### What is being asked
Return the records as they stand. No picture is to be included.

### Data for this exercise
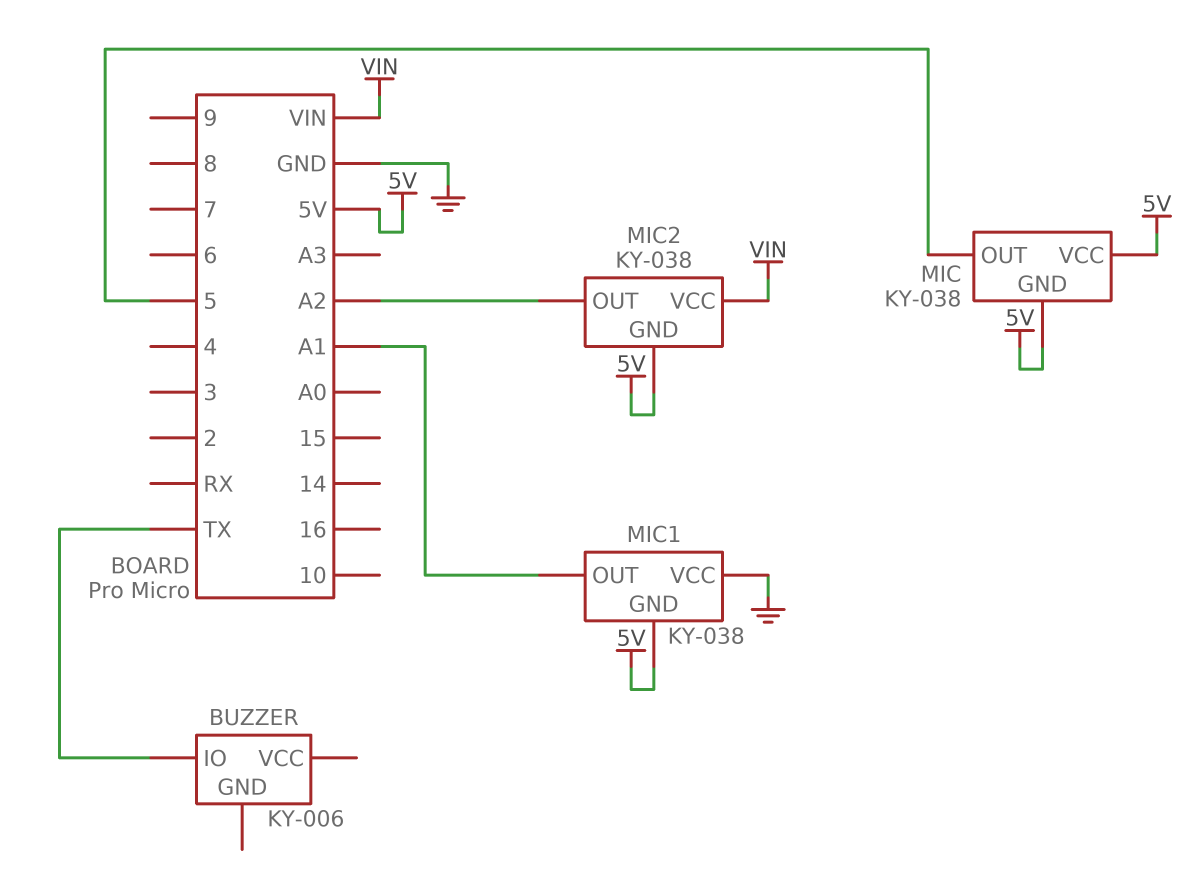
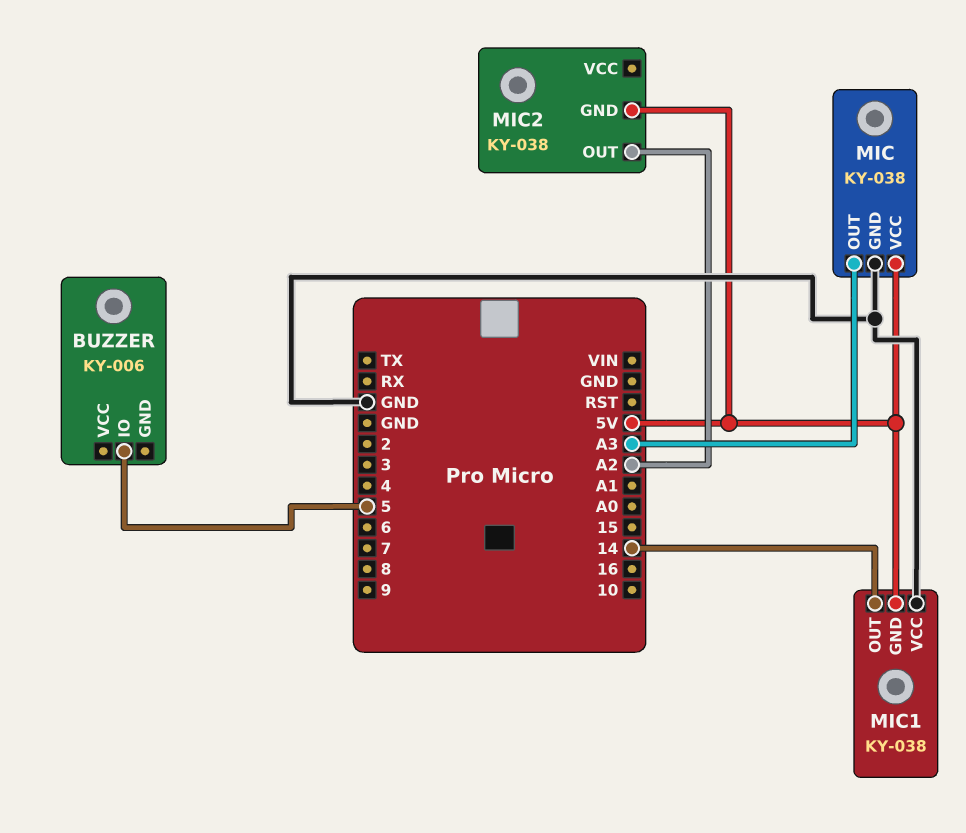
BUZZER pin IO: TX -> 5
MIC pin GND: 5V -> GND
MIC pin OUT: 5 -> A3
MIC1 pin OUT: A1 -> 14
MIC2 pin VCC: VIN -> none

### Output below
BUZZER pin IO: TX -> 5
MIC pin GND: 5V -> GND
MIC pin OUT: 5 -> A3
MIC1 pin OUT: A1 -> 14
MIC2 pin VCC: VIN -> none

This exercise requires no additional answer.